(Beginning of Source records)

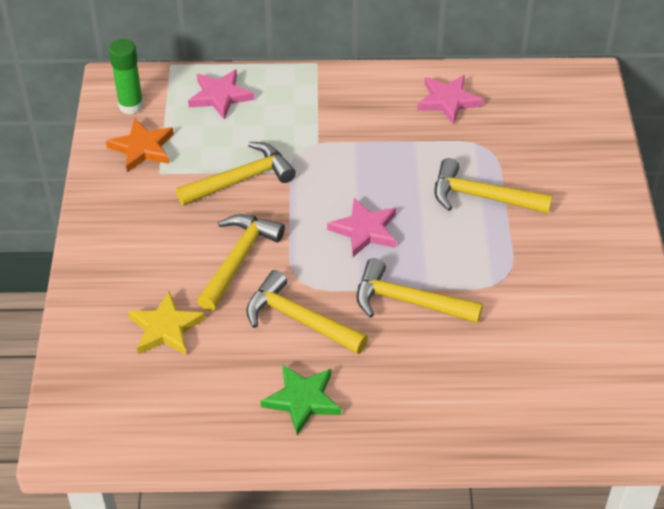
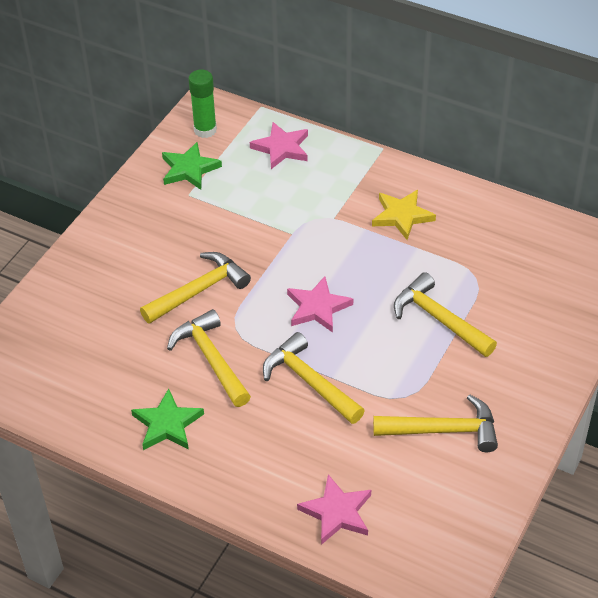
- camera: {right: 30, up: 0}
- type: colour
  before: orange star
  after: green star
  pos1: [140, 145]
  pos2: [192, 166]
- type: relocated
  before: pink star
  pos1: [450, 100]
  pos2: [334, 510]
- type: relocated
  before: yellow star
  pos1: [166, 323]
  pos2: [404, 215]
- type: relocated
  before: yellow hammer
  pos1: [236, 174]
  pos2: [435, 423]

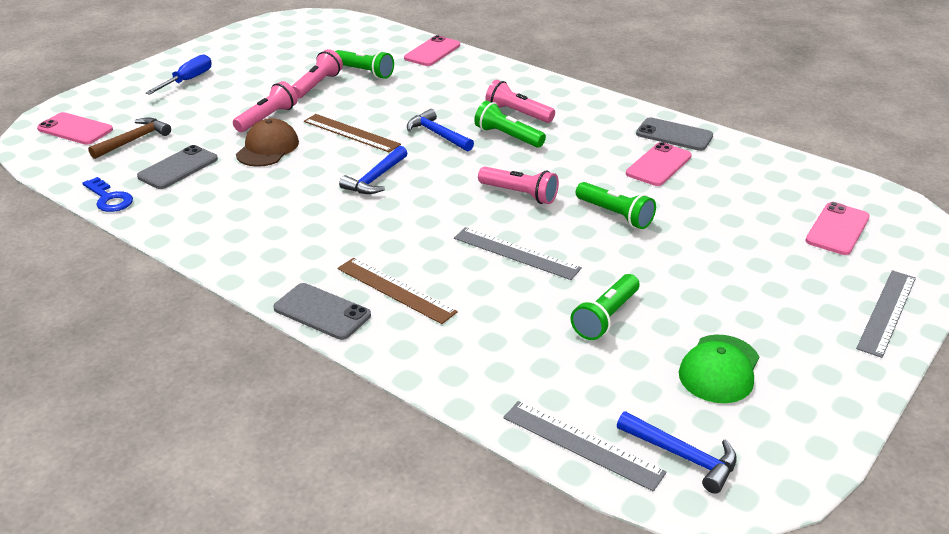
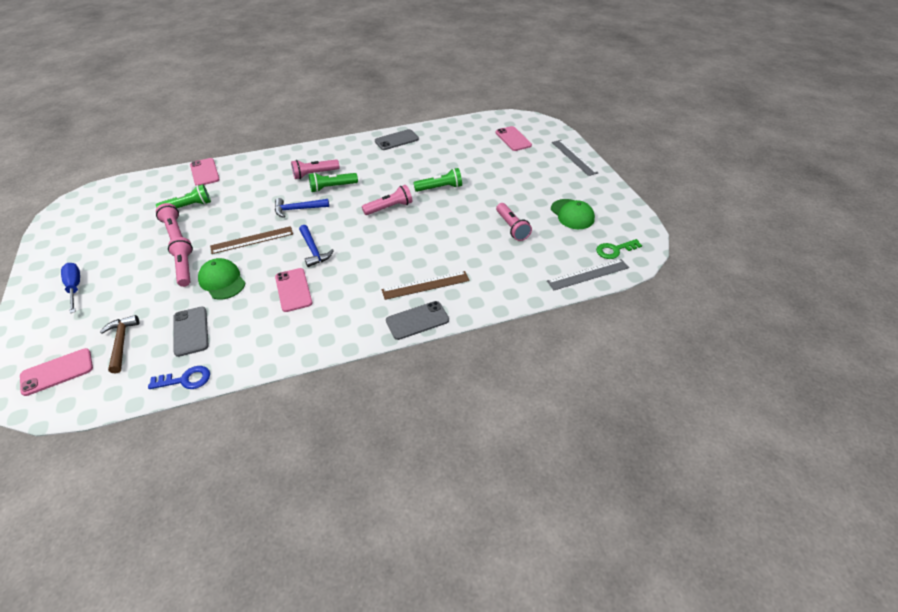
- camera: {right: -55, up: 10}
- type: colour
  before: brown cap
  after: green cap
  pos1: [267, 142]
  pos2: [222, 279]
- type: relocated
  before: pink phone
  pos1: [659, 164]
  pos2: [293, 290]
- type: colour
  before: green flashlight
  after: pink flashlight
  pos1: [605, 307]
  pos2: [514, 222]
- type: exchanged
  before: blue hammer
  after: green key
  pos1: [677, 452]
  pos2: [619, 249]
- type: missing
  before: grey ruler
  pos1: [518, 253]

(End of Source records)
(Beginning of Source records)

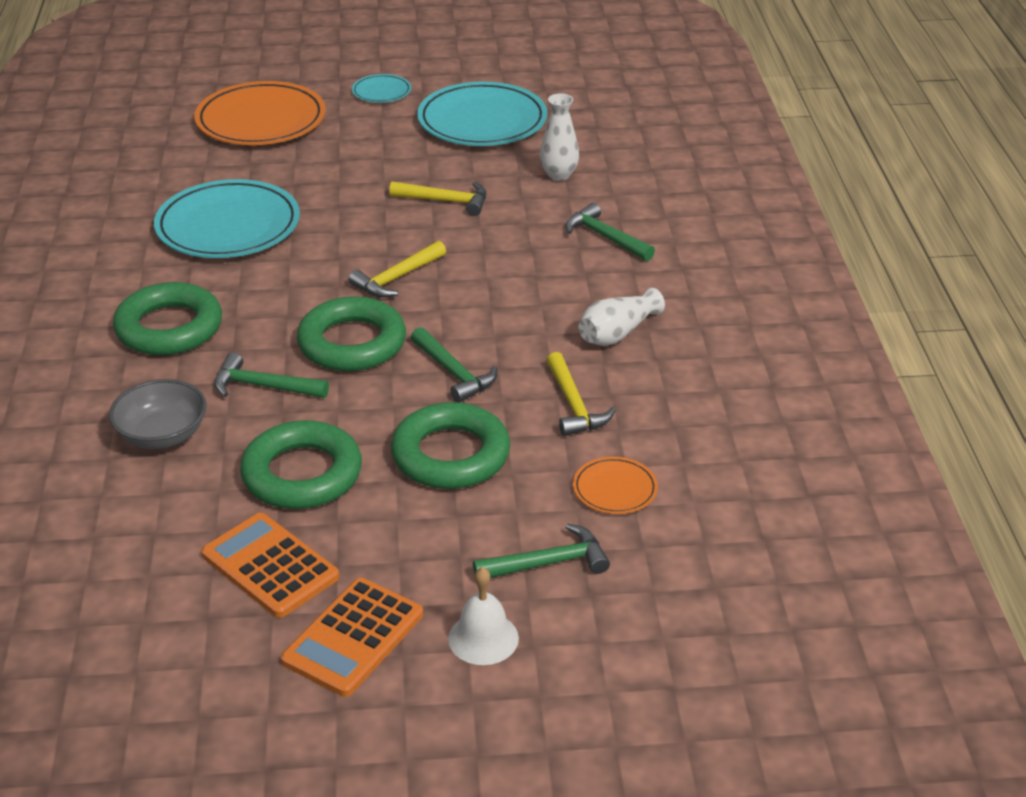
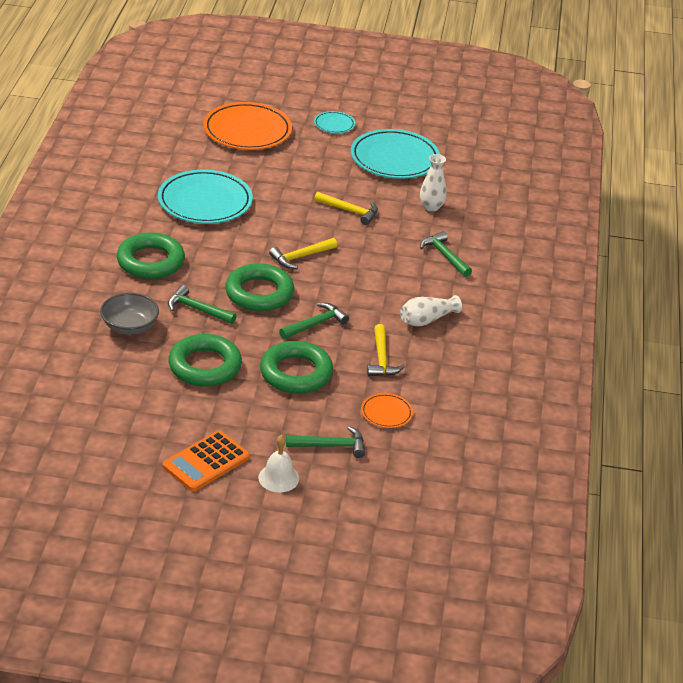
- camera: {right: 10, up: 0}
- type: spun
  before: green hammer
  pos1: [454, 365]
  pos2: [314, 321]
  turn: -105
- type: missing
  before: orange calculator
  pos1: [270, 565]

(End of Source records)

### Task brief:
Without the pictures, give again exactly the lines above starting at the line containing "pos1: [450, 100]" and ending at the line containing "pos1: [518, 253]".

### Reply to the task:
  pos1: [450, 100]
  pos2: [334, 510]
- type: relocated
  before: yellow star
  pos1: [166, 323]
  pos2: [404, 215]
- type: relocated
  before: yellow hammer
  pos1: [236, 174]
  pos2: [435, 423]

- camera: {right: -55, up: 10}
- type: colour
  before: brown cap
  after: green cap
  pos1: [267, 142]
  pos2: [222, 279]
- type: relocated
  before: pink phone
  pos1: [659, 164]
  pos2: [293, 290]
- type: colour
  before: green flashlight
  after: pink flashlight
  pos1: [605, 307]
  pos2: [514, 222]
- type: exchanged
  before: blue hammer
  after: green key
  pos1: [677, 452]
  pos2: [619, 249]
- type: missing
  before: grey ruler
  pos1: [518, 253]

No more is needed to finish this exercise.